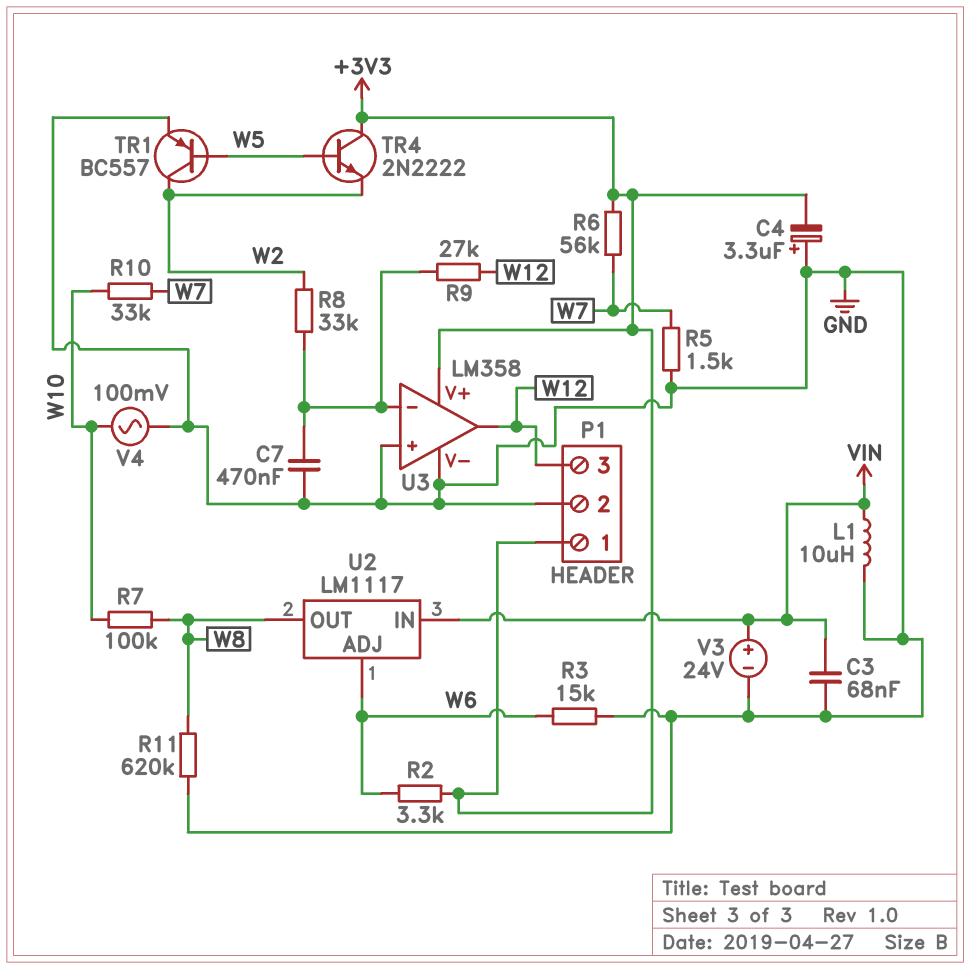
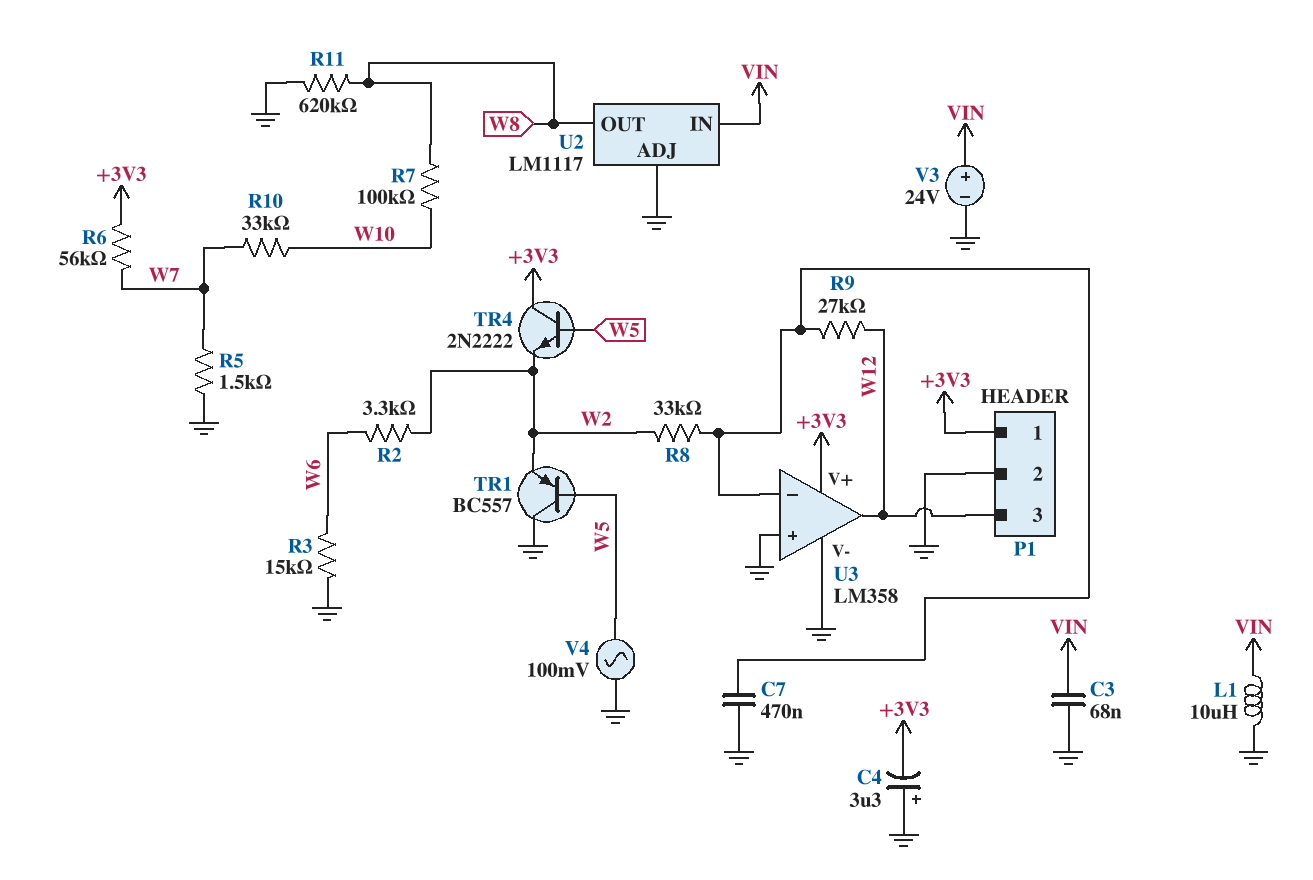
R2: 3.3k (+3V3, W6) -> 3.3k (W2, W6)
TR1: PNP BC557 (B W5, C W2, E GND) -> PNP BC557 (B W5, C GND, E W2)
U2 pin ADJ: W6 -> GND
V4: AC 100mV (GND, W10) -> AC 100mV (GND, W5)

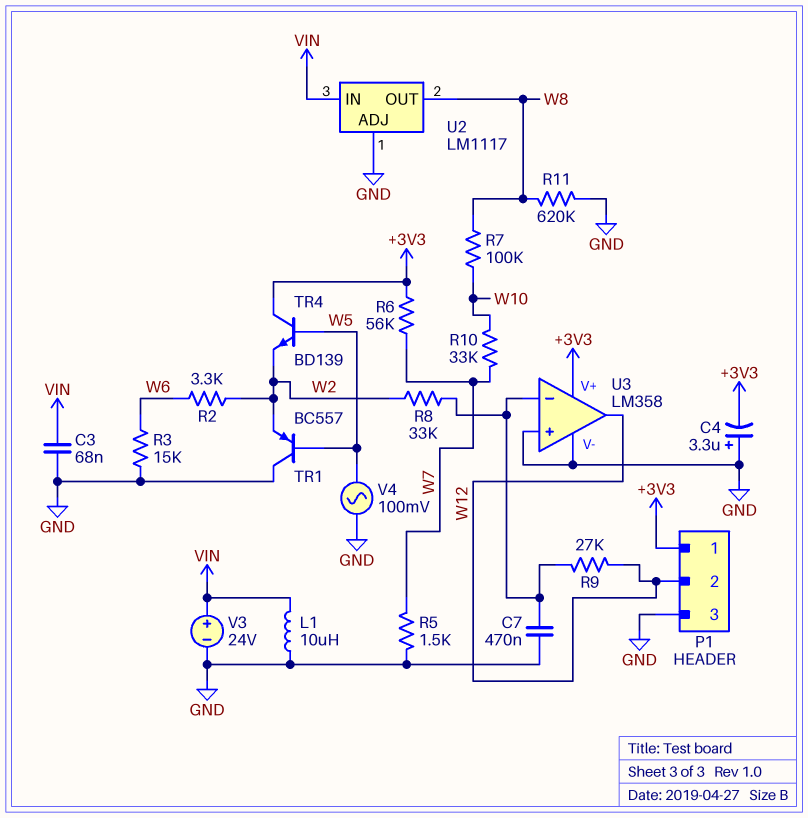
P1 pin 2: GND -> W12
P1 pin 3: W12 -> GND
TR4: NPN 2N2222 (B W5, C +3V3, E W2) -> NPN BD139 (B W5, C +3V3, E W2)

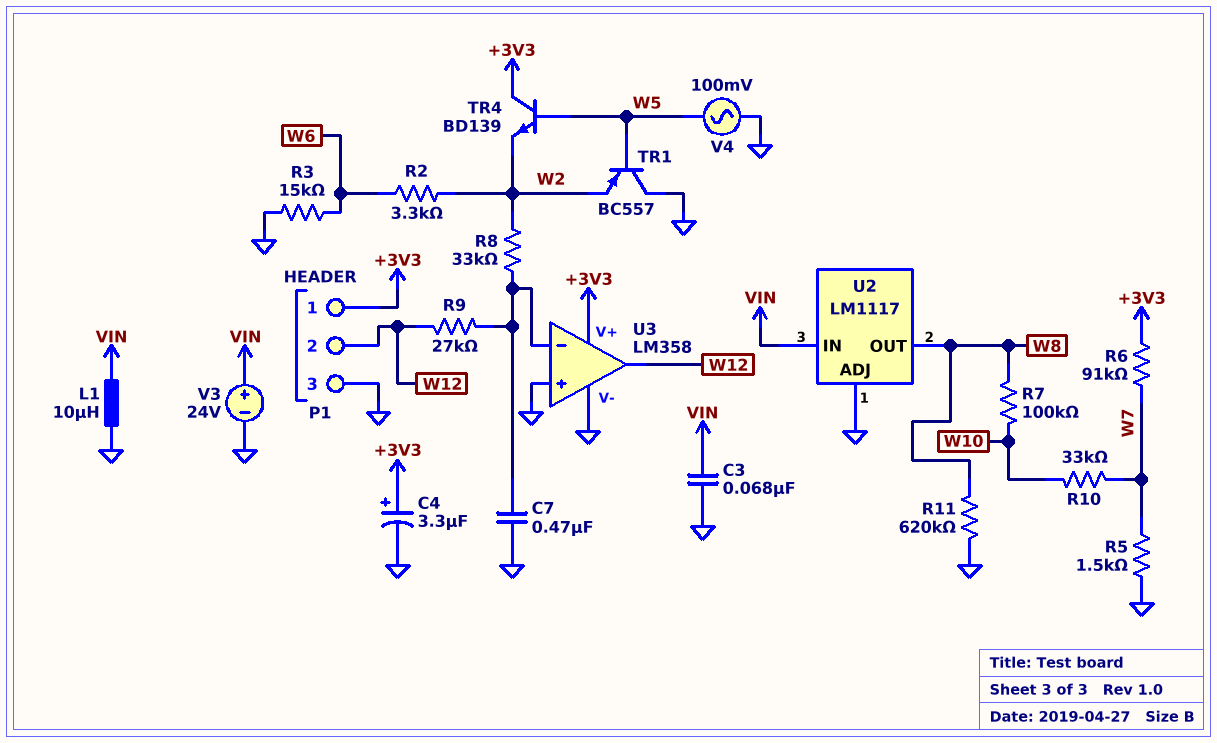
C4: 3.3uF (plus GND, minus +3V3) -> 3.3uF (plus +3V3, minus GND)
R6: 56k (+3V3, W7) -> 91k (+3V3, W7)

※

| Exercise objective |
Leave the pictures out, and copy exactly each line from the one containing "V4: AC 100mV (GND, W10) -> AC 100mV (GND, W5)" through the final line of the data.

| Exercise solution |
V4: AC 100mV (GND, W10) -> AC 100mV (GND, W5)

P1 pin 2: GND -> W12
P1 pin 3: W12 -> GND
TR4: NPN 2N2222 (B W5, C +3V3, E W2) -> NPN BD139 (B W5, C +3V3, E W2)

C4: 3.3uF (plus GND, minus +3V3) -> 3.3uF (plus +3V3, minus GND)
R6: 56k (+3V3, W7) -> 91k (+3V3, W7)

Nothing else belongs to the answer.